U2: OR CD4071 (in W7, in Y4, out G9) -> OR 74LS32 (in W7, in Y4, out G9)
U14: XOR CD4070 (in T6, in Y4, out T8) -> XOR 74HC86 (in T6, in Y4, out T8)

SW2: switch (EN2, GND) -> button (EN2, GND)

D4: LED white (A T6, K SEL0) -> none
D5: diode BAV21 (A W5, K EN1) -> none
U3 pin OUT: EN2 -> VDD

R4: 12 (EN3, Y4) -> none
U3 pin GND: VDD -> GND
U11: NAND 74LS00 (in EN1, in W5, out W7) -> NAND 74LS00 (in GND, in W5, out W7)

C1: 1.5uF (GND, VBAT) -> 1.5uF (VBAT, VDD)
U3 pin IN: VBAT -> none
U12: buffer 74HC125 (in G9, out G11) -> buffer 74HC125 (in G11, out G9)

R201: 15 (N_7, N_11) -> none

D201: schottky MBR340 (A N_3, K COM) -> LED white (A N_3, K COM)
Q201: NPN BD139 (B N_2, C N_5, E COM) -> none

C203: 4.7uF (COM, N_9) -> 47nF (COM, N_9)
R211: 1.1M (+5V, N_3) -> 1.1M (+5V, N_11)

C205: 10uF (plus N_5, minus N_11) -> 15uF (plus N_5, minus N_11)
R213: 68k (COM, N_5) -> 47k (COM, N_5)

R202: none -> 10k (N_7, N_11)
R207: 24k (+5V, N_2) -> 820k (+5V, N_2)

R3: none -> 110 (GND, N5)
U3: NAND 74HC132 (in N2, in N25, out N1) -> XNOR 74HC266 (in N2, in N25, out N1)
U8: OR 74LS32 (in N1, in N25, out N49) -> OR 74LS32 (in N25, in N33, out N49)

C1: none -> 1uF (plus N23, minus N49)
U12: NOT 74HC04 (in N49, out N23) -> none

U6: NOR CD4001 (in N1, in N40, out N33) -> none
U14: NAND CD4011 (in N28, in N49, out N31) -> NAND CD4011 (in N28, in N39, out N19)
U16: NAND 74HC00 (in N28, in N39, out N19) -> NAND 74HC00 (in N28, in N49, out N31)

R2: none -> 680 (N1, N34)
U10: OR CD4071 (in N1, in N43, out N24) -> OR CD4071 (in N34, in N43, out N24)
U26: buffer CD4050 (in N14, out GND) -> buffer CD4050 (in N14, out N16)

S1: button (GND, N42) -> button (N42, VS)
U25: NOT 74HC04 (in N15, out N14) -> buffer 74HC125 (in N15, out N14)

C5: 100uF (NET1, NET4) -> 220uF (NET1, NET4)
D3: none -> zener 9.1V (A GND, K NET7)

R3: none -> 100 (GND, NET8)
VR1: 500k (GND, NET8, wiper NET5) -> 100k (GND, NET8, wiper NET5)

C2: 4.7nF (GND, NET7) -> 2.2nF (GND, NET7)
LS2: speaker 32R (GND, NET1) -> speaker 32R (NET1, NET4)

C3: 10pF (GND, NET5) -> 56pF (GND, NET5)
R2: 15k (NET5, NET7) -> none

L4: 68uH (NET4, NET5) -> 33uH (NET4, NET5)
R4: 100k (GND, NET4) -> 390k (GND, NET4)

• THE TASK
Transcribe the data above in full, exactly.

• WRITTEN RESPONSE
U2: OR CD4071 (in W7, in Y4, out G9) -> OR 74LS32 (in W7, in Y4, out G9)
U14: XOR CD4070 (in T6, in Y4, out T8) -> XOR 74HC86 (in T6, in Y4, out T8)

SW2: switch (EN2, GND) -> button (EN2, GND)

D4: LED white (A T6, K SEL0) -> none
D5: diode BAV21 (A W5, K EN1) -> none
U3 pin OUT: EN2 -> VDD

R4: 12 (EN3, Y4) -> none
U3 pin GND: VDD -> GND
U11: NAND 74LS00 (in EN1, in W5, out W7) -> NAND 74LS00 (in GND, in W5, out W7)

C1: 1.5uF (GND, VBAT) -> 1.5uF (VBAT, VDD)
U3 pin IN: VBAT -> none
U12: buffer 74HC125 (in G9, out G11) -> buffer 74HC125 (in G11, out G9)

R201: 15 (N_7, N_11) -> none

D201: schottky MBR340 (A N_3, K COM) -> LED white (A N_3, K COM)
Q201: NPN BD139 (B N_2, C N_5, E COM) -> none

C203: 4.7uF (COM, N_9) -> 47nF (COM, N_9)
R211: 1.1M (+5V, N_3) -> 1.1M (+5V, N_11)

C205: 10uF (plus N_5, minus N_11) -> 15uF (plus N_5, minus N_11)
R213: 68k (COM, N_5) -> 47k (COM, N_5)

R202: none -> 10k (N_7, N_11)
R207: 24k (+5V, N_2) -> 820k (+5V, N_2)

R3: none -> 110 (GND, N5)
U3: NAND 74HC132 (in N2, in N25, out N1) -> XNOR 74HC266 (in N2, in N25, out N1)
U8: OR 74LS32 (in N1, in N25, out N49) -> OR 74LS32 (in N25, in N33, out N49)

C1: none -> 1uF (plus N23, minus N49)
U12: NOT 74HC04 (in N49, out N23) -> none

U6: NOR CD4001 (in N1, in N40, out N33) -> none
U14: NAND CD4011 (in N28, in N49, out N31) -> NAND CD4011 (in N28, in N39, out N19)
U16: NAND 74HC00 (in N28, in N39, out N19) -> NAND 74HC00 (in N28, in N49, out N31)

R2: none -> 680 (N1, N34)
U10: OR CD4071 (in N1, in N43, out N24) -> OR CD4071 (in N34, in N43, out N24)
U26: buffer CD4050 (in N14, out GND) -> buffer CD4050 (in N14, out N16)

S1: button (GND, N42) -> button (N42, VS)
U25: NOT 74HC04 (in N15, out N14) -> buffer 74HC125 (in N15, out N14)

C5: 100uF (NET1, NET4) -> 220uF (NET1, NET4)
D3: none -> zener 9.1V (A GND, K NET7)

R3: none -> 100 (GND, NET8)
VR1: 500k (GND, NET8, wiper NET5) -> 100k (GND, NET8, wiper NET5)

C2: 4.7nF (GND, NET7) -> 2.2nF (GND, NET7)
LS2: speaker 32R (GND, NET1) -> speaker 32R (NET1, NET4)

C3: 10pF (GND, NET5) -> 56pF (GND, NET5)
R2: 15k (NET5, NET7) -> none

L4: 68uH (NET4, NET5) -> 33uH (NET4, NET5)
R4: 100k (GND, NET4) -> 390k (GND, NET4)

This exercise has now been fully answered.